• [REQUIRED ACTION]: Copy the data exactly; pictures stay out of the copy.
Segment Start: SUPPLIED DATA
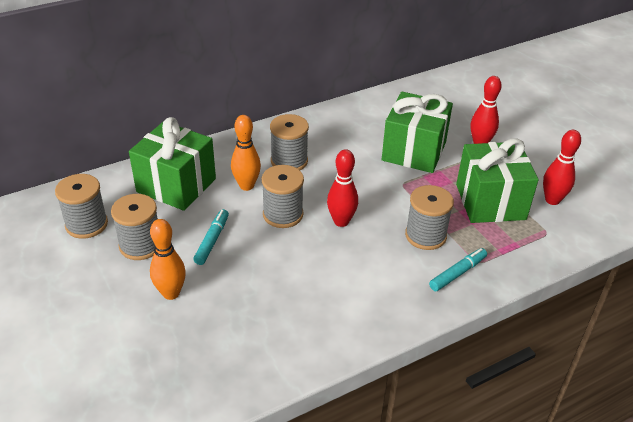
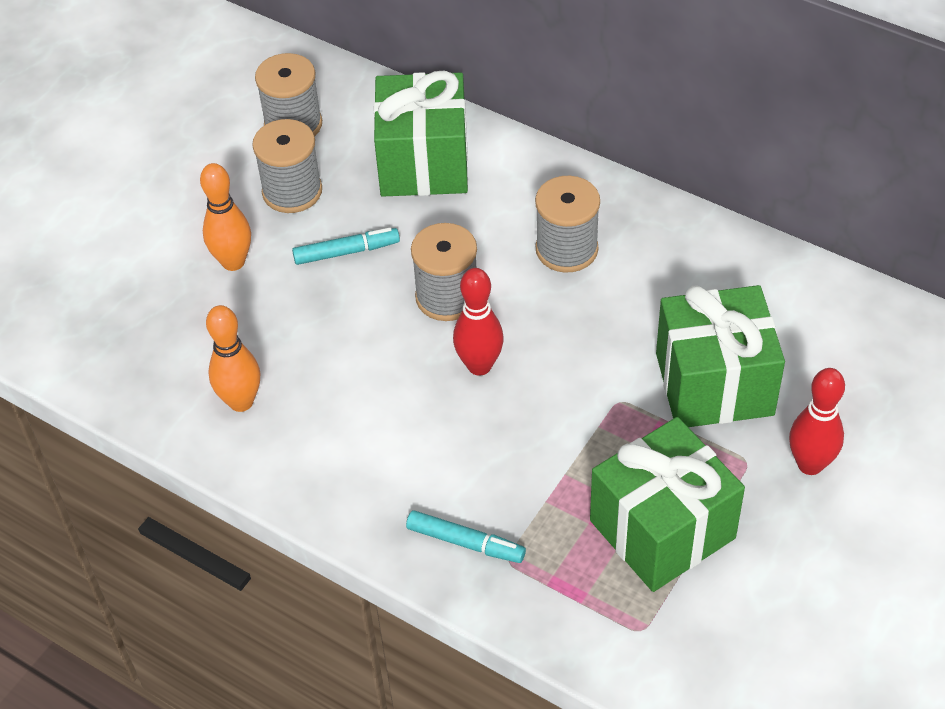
camera: 65 degrees right, 10 degrees up
orange bowling pin [231,115,261,191] -> orange bowling pin moved to [206,305,260,412]
grey spool [405,185,454,250] -> none
red bowling pin [543,130,581,205] -> none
Segment End: SUPPLIED DATA
• [ANSWER FOR THIS EXERCISE]:
camera: 65 degrees right, 10 degrees up
orange bowling pin [231,115,261,191] -> orange bowling pin moved to [206,305,260,412]
grey spool [405,185,454,250] -> none
red bowling pin [543,130,581,205] -> none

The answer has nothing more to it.